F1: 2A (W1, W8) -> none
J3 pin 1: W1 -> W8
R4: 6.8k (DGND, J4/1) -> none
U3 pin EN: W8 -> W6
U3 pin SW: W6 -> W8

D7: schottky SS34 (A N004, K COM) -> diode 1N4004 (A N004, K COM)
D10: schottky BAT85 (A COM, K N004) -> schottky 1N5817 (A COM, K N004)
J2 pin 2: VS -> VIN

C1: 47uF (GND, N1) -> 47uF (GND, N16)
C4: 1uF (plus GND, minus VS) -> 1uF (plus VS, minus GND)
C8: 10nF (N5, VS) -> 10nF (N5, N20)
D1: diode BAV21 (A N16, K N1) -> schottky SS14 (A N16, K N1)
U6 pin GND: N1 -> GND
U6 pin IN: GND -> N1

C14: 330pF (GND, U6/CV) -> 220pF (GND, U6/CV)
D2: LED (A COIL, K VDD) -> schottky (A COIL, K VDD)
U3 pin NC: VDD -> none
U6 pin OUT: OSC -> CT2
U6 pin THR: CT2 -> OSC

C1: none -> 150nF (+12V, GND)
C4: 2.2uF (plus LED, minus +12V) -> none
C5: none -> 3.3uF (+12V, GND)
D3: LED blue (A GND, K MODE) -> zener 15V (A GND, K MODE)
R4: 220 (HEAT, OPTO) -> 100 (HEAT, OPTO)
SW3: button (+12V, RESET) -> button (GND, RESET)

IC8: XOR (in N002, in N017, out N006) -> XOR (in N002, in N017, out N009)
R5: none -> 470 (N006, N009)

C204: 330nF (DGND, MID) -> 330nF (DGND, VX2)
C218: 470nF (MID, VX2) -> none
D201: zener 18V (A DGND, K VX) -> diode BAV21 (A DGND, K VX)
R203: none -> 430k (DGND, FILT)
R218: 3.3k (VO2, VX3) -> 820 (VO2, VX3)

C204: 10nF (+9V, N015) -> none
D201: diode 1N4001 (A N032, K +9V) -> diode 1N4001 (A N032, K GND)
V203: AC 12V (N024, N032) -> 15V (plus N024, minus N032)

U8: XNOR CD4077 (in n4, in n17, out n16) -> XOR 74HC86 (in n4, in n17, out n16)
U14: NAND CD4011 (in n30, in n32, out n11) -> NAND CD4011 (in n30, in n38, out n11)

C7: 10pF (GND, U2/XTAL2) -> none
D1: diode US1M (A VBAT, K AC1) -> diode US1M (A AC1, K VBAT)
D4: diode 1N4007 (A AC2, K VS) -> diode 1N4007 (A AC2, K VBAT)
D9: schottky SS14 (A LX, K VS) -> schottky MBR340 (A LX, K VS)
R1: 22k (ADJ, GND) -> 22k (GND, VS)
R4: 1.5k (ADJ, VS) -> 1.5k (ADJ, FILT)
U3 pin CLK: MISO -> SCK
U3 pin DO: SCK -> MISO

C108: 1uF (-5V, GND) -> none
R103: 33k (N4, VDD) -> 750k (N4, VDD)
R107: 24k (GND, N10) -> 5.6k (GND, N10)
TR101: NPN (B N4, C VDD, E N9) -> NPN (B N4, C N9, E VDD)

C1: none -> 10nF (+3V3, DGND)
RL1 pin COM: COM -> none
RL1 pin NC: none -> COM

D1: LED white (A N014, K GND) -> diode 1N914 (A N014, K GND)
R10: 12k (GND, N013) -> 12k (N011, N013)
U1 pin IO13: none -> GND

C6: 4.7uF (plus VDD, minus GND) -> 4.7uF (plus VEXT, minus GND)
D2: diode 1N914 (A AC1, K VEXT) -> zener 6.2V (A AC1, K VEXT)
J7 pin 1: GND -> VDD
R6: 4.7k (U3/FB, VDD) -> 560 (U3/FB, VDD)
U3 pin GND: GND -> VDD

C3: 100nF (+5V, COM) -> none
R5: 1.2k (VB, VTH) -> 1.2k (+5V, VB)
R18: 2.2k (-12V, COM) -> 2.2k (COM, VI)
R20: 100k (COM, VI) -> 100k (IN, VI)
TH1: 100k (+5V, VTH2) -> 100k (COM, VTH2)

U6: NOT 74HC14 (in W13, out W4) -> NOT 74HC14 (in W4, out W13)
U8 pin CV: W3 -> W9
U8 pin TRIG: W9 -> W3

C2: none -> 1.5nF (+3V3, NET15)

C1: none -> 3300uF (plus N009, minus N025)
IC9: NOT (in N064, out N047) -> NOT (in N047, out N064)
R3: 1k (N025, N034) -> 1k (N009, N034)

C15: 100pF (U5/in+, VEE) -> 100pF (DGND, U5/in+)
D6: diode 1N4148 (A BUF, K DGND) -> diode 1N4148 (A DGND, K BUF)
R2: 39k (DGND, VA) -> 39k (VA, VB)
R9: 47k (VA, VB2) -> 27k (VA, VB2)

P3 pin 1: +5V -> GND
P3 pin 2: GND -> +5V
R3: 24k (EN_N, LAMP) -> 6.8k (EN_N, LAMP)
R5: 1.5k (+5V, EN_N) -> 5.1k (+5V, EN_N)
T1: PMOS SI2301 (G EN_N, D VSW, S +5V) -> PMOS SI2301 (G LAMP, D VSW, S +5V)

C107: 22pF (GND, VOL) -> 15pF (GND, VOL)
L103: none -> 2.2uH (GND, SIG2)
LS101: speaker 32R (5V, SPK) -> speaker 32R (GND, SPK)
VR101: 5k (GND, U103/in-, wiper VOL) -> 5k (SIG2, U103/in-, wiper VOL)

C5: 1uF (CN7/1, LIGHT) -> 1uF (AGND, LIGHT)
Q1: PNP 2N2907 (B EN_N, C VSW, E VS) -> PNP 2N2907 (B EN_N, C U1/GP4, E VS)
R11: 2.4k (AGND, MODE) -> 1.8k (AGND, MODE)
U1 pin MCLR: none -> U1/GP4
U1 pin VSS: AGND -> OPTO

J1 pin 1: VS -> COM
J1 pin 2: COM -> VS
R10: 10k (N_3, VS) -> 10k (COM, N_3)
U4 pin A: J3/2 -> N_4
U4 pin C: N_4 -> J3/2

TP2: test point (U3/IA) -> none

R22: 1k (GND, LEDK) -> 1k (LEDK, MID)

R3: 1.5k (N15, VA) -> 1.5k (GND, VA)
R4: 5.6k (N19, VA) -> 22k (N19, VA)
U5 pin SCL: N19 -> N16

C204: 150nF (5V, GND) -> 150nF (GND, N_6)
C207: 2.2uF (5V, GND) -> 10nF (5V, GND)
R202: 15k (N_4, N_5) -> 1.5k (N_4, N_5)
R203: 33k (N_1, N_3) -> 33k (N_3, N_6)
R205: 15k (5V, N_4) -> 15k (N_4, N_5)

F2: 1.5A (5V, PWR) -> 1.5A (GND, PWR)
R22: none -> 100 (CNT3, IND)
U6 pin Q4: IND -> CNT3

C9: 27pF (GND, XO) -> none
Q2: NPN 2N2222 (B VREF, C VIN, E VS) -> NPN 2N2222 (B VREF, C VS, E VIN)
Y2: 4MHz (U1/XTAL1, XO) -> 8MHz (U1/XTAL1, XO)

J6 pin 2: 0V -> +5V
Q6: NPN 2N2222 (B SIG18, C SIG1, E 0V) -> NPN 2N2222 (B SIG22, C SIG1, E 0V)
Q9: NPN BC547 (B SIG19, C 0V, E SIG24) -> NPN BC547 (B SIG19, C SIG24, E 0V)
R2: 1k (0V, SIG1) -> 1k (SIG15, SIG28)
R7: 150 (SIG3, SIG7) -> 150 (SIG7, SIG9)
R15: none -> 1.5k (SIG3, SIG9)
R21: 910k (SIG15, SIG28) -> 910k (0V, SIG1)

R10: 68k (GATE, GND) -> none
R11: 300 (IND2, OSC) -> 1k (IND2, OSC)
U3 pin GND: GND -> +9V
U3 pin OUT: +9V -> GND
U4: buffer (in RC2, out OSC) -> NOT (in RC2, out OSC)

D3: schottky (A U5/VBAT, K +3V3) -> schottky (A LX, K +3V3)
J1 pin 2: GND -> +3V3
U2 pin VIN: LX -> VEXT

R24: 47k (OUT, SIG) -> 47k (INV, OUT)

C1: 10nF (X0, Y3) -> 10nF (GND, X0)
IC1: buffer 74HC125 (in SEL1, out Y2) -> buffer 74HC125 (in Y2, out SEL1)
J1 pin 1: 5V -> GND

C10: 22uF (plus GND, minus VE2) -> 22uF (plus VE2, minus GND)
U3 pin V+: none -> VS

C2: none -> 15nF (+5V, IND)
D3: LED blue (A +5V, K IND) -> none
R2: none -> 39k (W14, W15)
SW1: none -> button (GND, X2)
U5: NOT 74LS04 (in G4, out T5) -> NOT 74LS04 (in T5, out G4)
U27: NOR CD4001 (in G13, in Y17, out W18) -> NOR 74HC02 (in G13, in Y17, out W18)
::::
- _WHAT THE TASK ASKS_
Scan the entries for lines holding the string "AGND", then copy every one of them.

- _SOLUTION FOR THIS PROBLEM_
C5: 1uF (CN7/1, LIGHT) -> 1uF (AGND, LIGHT)
R11: 2.4k (AGND, MODE) -> 1.8k (AGND, MODE)
U1 pin VSS: AGND -> OPTO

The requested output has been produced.